• **WORK INSTRUCTIONS**
Your answer should consist only of the lines from the line containing "tan brick F9:G9" through the last line below, each repeated exactly.

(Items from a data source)
▬▬▬▬▬▬

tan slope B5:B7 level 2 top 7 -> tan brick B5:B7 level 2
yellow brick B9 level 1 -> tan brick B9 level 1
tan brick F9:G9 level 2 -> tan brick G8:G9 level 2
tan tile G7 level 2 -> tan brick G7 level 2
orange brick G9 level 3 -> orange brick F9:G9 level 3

▬▬▬▬▬▬

• **SOLVED PROBLEM**
tan brick F9:G9 level 2 -> tan brick G8:G9 level 2
tan tile G7 level 2 -> tan brick G7 level 2
orange brick G9 level 3 -> orange brick F9:G9 level 3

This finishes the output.